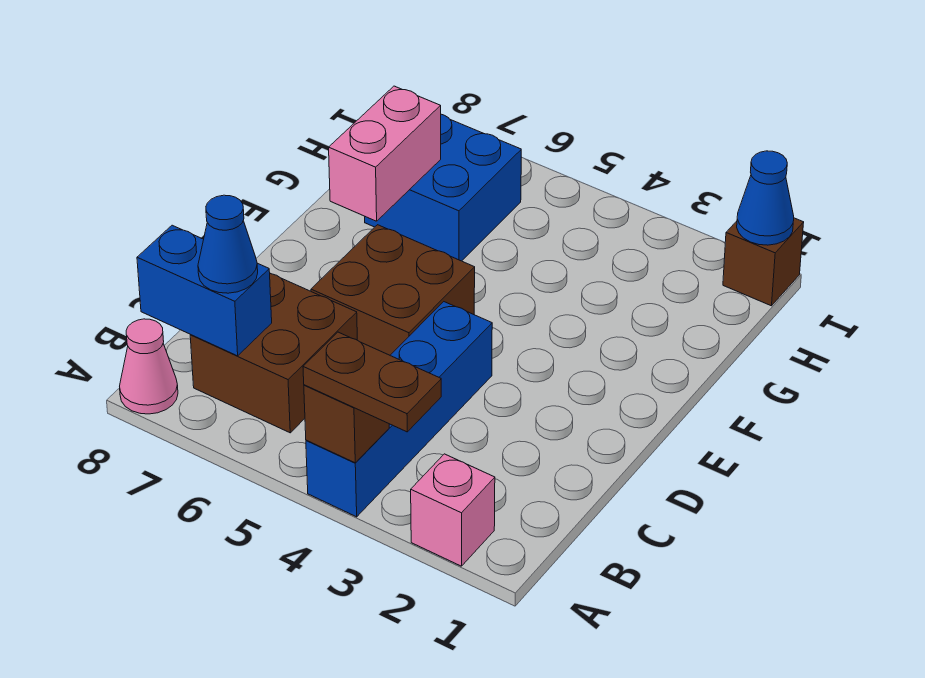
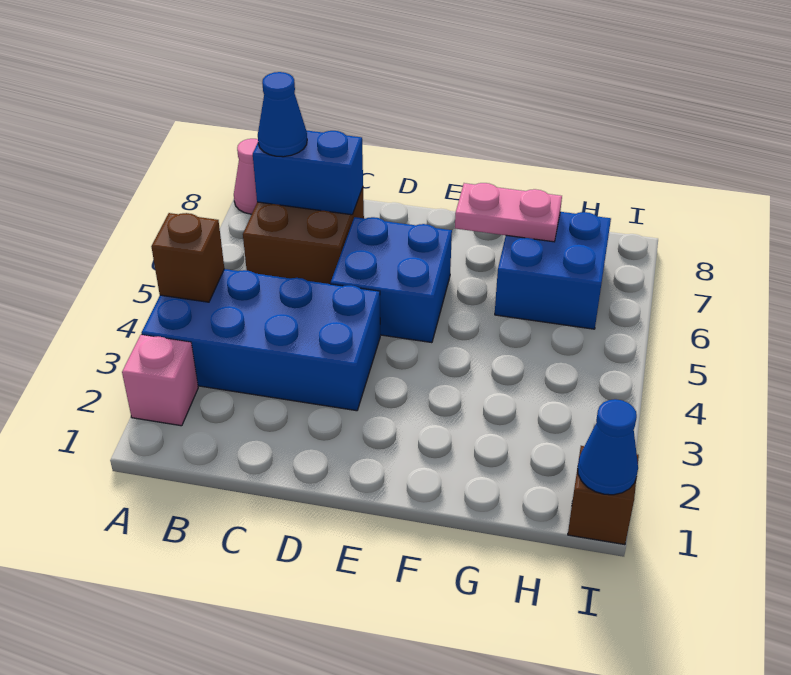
brown plate A3:A4 level 3 -> none
blue brick A4:D4 level 1 -> blue brick A3:D4 level 1
blue brick B7:B8 level 2 -> blue brick B7:C7 level 2
brown brick D5:E6 level 1 -> blue brick D5:E6 level 1
pink brick F7:G7 level 2 -> pink plate F7:G7 level 2

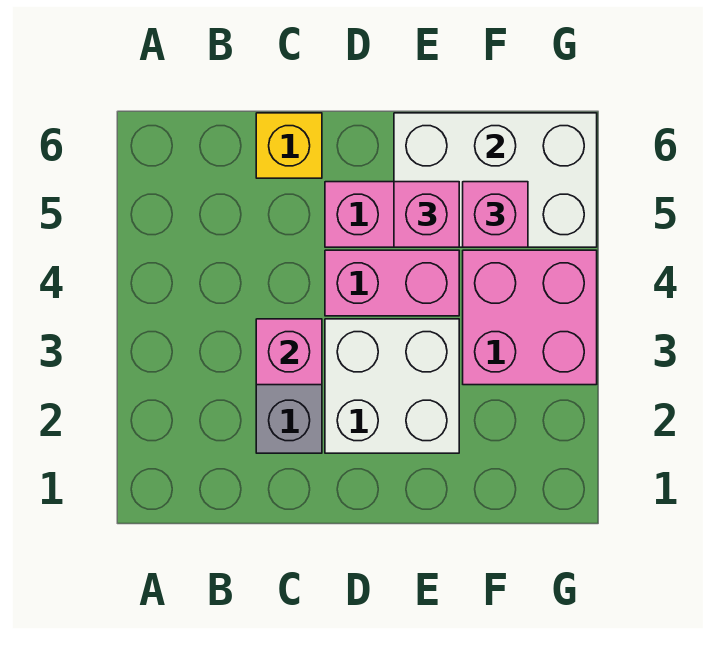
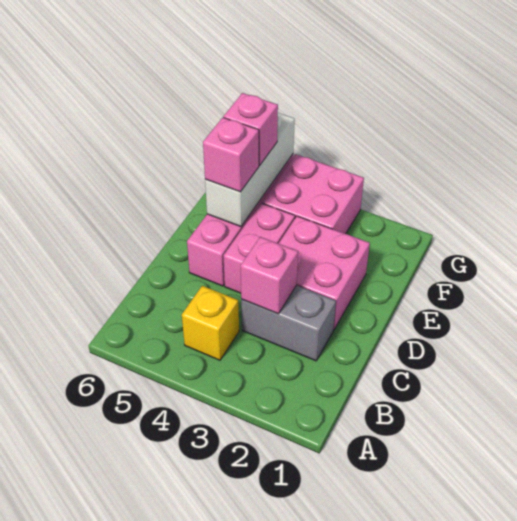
yellow brick C6 level 1 -> yellow brick B4 level 1
white brick D2:E3 level 1 -> pink brick D2:E3 level 1
white brick E5:G6 level 2 -> white brick E5:G5 level 2

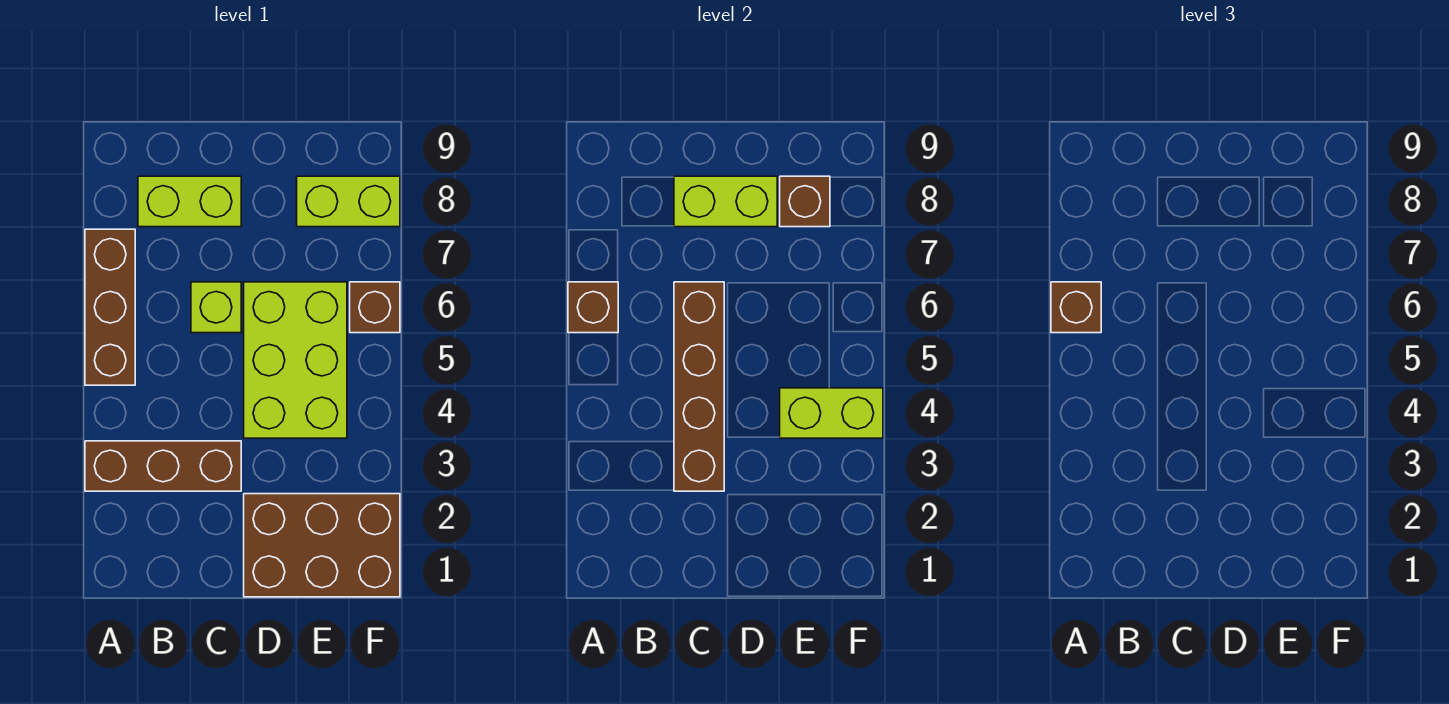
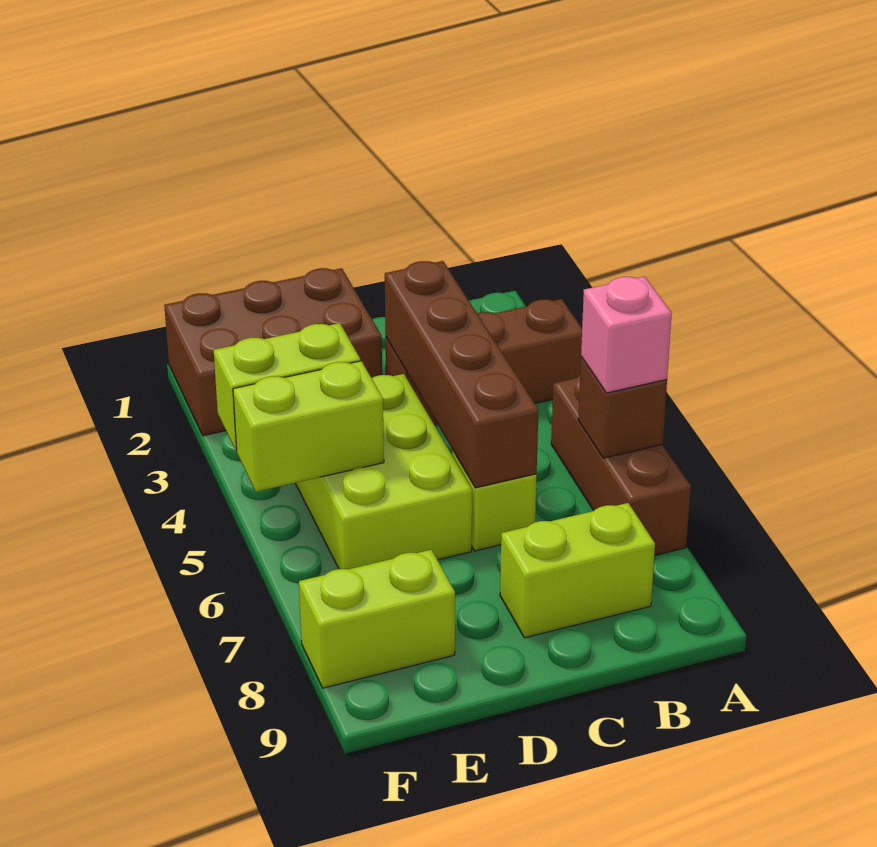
brown brick A6 level 3 -> pink brick A6 level 3
lime brick C8:D8 level 2 -> lime brick E5:F5 level 2
brown brick E8 level 2 -> none
brown brick F6 level 1 -> none

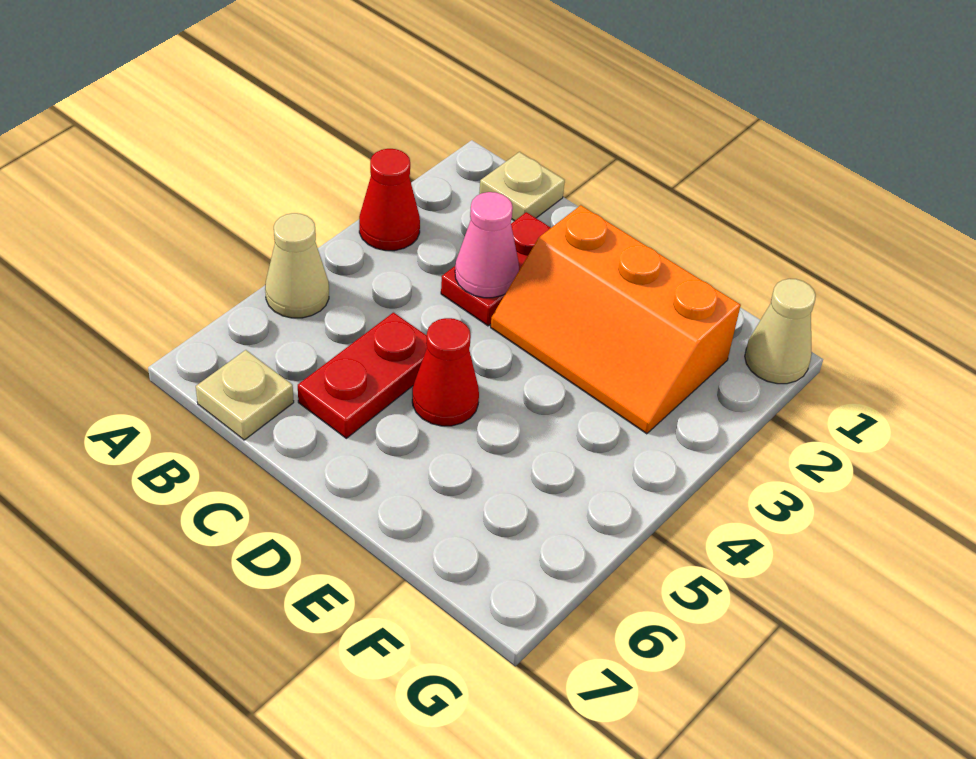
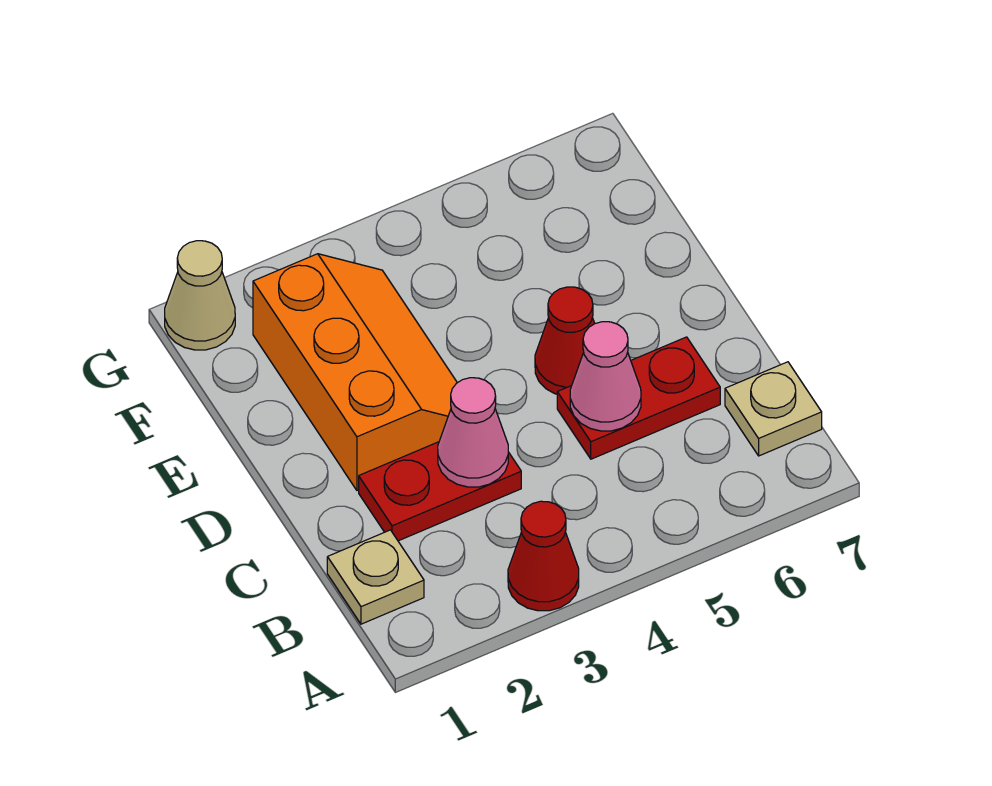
tan cone A5 level 1 -> none
none -> pink cone C5 level 2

*Task prompt:* Please output exactly the lines from the line containing "brown brick F6 level 1 -> none" through the last line of the records above, both included, and leave out any pictures.

*Answer box:*
brown brick F6 level 1 -> none

tan cone A5 level 1 -> none
none -> pink cone C5 level 2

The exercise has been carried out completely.